__RECORDS FOR PROCESSING__.

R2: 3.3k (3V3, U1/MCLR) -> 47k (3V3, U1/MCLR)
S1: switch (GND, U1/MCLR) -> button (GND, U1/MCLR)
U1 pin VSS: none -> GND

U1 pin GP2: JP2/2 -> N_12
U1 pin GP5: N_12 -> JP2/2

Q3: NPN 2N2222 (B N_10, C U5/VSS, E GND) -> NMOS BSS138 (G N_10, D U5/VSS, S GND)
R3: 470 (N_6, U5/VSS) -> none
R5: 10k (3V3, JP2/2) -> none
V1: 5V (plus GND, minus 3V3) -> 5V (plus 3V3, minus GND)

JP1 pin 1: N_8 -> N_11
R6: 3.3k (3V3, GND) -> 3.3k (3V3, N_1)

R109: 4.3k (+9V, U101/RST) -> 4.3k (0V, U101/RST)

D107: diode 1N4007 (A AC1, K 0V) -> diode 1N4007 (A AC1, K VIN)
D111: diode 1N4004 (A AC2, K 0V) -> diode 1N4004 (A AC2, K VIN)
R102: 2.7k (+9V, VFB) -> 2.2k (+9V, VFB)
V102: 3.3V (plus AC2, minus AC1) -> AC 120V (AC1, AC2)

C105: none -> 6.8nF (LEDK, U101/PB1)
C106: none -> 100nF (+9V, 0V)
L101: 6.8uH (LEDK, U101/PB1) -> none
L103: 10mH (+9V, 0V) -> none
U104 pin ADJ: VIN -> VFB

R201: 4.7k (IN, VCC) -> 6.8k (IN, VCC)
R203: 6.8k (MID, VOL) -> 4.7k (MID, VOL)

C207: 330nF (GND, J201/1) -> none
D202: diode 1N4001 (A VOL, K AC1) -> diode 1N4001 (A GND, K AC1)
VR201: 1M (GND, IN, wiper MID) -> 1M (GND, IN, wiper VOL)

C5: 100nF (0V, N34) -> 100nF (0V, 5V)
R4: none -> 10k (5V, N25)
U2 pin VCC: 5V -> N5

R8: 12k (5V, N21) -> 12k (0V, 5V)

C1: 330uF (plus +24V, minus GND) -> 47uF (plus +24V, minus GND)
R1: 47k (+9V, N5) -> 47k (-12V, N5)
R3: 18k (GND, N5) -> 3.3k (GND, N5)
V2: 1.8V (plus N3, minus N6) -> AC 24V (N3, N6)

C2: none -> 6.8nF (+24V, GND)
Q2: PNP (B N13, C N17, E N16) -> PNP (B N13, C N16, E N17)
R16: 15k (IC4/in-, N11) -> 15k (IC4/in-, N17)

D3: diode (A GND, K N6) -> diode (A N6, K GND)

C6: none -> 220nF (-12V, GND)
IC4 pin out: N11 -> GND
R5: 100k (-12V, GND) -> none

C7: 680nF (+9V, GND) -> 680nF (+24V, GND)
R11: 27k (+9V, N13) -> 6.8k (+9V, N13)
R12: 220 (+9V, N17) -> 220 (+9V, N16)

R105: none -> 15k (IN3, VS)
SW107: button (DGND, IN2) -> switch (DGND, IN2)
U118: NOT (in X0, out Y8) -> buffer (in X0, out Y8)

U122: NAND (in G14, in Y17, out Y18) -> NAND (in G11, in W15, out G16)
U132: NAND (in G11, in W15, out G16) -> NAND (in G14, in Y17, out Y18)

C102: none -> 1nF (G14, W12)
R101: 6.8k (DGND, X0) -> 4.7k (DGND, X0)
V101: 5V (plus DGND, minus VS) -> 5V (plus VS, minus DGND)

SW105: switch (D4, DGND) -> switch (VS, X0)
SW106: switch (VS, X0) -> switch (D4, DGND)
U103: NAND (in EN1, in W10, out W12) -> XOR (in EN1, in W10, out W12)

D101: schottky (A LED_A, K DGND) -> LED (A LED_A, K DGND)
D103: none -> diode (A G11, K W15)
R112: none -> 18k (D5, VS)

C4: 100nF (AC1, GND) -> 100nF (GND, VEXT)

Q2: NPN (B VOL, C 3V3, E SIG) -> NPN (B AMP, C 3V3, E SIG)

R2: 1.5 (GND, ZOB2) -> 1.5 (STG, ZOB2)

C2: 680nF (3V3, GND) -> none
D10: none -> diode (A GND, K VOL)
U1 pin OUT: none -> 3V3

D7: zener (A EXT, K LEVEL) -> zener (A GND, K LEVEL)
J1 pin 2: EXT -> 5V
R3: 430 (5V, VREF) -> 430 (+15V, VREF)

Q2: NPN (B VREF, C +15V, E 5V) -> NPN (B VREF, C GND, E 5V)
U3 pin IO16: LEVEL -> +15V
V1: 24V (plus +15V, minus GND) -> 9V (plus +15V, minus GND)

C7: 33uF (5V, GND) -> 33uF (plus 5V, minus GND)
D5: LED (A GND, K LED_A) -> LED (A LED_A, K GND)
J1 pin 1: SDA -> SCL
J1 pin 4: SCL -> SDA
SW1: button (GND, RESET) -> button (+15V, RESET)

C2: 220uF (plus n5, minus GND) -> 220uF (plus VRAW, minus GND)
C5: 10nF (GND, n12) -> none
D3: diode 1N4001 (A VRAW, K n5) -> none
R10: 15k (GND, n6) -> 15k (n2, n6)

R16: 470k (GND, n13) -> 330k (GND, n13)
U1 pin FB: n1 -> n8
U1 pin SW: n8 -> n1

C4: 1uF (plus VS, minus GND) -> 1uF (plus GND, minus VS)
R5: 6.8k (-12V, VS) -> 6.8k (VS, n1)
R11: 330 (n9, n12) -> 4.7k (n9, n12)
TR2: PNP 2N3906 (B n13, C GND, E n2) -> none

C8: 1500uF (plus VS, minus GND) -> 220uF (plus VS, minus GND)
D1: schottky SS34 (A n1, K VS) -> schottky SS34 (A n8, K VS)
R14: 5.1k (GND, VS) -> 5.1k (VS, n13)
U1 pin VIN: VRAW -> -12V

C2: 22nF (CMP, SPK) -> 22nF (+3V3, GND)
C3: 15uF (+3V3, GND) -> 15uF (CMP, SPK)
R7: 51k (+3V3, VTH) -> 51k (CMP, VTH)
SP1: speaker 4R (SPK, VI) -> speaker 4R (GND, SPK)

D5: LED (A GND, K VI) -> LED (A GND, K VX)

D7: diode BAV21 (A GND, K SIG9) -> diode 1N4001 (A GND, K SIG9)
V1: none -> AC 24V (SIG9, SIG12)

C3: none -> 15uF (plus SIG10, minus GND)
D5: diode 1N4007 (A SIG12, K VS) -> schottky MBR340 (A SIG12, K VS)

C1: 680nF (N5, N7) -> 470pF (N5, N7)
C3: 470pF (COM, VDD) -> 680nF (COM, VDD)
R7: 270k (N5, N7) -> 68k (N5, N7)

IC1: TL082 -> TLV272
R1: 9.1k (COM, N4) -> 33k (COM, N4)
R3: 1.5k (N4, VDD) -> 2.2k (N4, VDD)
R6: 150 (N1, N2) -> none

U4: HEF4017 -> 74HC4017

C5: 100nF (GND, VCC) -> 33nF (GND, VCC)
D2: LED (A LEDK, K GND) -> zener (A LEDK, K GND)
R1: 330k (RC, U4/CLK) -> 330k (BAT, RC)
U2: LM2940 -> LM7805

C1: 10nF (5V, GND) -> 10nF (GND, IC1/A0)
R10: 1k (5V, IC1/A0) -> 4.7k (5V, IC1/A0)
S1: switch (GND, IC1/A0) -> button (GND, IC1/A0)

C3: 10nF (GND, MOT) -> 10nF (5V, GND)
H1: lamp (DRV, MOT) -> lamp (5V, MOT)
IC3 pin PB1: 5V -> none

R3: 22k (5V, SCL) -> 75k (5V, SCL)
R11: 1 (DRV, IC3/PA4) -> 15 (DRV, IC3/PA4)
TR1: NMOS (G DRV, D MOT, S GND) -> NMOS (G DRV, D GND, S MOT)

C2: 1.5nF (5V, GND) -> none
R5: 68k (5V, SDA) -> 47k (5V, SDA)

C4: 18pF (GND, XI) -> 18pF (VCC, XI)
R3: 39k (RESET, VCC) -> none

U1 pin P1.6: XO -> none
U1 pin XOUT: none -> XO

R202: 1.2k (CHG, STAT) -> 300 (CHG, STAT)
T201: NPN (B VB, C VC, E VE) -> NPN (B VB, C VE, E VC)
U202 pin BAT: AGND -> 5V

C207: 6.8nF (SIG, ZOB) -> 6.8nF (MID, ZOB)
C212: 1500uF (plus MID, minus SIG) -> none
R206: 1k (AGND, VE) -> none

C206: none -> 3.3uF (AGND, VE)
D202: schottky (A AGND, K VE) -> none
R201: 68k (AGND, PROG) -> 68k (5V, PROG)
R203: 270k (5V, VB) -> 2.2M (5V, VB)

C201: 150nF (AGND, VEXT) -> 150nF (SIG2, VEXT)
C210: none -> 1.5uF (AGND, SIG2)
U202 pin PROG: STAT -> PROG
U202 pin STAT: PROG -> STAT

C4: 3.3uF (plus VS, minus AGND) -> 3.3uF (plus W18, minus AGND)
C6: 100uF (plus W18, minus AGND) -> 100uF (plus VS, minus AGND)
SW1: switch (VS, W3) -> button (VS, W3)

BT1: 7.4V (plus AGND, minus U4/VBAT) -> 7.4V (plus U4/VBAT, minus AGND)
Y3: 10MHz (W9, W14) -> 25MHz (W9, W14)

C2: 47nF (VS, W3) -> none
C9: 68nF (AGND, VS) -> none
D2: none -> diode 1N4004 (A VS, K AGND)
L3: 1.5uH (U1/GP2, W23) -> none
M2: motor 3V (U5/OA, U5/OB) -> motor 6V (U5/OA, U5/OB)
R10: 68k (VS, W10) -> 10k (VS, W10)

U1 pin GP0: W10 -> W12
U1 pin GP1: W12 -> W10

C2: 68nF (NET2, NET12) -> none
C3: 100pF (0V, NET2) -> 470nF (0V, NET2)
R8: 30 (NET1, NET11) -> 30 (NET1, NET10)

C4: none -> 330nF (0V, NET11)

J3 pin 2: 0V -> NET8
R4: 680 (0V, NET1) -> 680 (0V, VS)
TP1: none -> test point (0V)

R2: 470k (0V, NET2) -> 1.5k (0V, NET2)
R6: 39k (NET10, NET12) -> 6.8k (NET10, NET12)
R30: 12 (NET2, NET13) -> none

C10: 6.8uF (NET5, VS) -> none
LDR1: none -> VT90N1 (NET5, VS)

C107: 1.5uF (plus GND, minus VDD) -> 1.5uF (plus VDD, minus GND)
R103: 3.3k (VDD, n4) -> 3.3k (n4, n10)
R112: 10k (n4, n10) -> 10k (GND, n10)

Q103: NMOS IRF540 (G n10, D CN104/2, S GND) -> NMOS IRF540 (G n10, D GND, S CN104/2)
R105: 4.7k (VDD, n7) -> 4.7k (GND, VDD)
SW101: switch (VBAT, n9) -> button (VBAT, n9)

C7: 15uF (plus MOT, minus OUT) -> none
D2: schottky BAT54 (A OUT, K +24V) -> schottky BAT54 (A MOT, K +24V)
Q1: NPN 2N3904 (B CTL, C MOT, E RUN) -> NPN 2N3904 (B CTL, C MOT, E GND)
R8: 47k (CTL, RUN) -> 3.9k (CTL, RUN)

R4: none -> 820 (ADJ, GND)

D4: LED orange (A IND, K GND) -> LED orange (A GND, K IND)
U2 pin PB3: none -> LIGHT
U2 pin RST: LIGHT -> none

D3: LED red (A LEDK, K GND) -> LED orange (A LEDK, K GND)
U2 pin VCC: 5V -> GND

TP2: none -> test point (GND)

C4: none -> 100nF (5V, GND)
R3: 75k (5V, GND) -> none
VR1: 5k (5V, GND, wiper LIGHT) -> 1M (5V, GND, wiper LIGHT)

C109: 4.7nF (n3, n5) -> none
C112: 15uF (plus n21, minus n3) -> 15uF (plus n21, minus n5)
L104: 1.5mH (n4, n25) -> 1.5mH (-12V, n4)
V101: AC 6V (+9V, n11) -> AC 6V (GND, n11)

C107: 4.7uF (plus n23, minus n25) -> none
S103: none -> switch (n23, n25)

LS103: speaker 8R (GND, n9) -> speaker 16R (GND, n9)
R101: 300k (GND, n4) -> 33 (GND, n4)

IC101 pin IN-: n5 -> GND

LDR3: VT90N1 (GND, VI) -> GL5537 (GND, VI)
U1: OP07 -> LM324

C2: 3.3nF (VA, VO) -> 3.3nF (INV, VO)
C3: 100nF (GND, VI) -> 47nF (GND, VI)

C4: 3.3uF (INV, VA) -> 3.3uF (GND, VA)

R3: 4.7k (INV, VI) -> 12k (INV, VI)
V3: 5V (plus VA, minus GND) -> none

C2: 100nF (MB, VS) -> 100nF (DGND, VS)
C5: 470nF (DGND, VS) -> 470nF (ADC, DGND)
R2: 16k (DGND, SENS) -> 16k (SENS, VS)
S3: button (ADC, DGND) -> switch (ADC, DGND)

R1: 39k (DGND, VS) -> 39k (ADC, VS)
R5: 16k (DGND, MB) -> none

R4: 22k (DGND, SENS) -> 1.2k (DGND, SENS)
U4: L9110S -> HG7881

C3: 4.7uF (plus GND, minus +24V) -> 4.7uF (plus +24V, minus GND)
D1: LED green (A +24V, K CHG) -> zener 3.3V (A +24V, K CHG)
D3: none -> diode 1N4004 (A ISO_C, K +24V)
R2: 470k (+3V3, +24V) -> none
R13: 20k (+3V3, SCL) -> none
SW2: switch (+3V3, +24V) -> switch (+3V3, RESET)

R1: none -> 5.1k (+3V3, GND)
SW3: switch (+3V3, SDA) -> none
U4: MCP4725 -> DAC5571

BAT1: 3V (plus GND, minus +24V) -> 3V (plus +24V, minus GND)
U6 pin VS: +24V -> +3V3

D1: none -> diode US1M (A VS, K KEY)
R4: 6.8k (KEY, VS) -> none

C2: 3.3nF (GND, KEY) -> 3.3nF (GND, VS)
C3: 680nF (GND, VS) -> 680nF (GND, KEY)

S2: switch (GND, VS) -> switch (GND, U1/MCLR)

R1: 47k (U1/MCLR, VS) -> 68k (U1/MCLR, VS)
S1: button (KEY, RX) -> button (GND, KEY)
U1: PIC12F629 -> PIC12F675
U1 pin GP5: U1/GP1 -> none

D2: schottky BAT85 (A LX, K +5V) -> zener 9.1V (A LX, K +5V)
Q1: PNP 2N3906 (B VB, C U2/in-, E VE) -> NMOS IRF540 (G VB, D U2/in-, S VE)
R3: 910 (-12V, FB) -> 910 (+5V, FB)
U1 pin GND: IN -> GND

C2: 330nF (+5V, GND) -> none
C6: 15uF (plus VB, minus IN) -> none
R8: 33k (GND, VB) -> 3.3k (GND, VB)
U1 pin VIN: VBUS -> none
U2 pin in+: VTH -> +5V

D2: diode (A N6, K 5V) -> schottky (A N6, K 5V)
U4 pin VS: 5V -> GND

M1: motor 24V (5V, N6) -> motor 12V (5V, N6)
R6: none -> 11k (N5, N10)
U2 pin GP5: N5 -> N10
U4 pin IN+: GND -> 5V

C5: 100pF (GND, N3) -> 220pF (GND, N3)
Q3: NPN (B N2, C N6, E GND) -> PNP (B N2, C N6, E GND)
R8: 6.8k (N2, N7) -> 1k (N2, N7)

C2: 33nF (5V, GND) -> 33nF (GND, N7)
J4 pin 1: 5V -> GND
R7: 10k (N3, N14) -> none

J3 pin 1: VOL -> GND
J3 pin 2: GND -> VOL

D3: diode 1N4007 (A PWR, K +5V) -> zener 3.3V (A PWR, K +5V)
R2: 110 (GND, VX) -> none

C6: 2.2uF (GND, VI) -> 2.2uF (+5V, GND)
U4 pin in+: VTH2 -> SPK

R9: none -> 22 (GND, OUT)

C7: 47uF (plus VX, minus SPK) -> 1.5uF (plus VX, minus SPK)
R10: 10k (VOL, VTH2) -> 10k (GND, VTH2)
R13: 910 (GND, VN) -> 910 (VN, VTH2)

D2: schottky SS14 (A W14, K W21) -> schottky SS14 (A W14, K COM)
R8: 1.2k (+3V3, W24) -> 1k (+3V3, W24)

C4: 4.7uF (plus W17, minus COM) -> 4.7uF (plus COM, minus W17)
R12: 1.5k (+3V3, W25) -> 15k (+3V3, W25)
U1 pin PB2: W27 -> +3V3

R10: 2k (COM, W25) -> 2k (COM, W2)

__YOUR TASK__. In the entries above, find the line holding "Q2: PNP (B N13, C" and the line holding "R105: none -> 15k (IN3, VS)"; print both of them and every line between, exactly, and nothing else.

__RESPONSE TO THIS TASK__.
Q2: PNP (B N13, C N17, E N16) -> PNP (B N13, C N16, E N17)
R16: 15k (IC4/in-, N11) -> 15k (IC4/in-, N17)

D3: diode (A GND, K N6) -> diode (A N6, K GND)

C6: none -> 220nF (-12V, GND)
IC4 pin out: N11 -> GND
R5: 100k (-12V, GND) -> none

C7: 680nF (+9V, GND) -> 680nF (+24V, GND)
R11: 27k (+9V, N13) -> 6.8k (+9V, N13)
R12: 220 (+9V, N17) -> 220 (+9V, N16)

R105: none -> 15k (IN3, VS)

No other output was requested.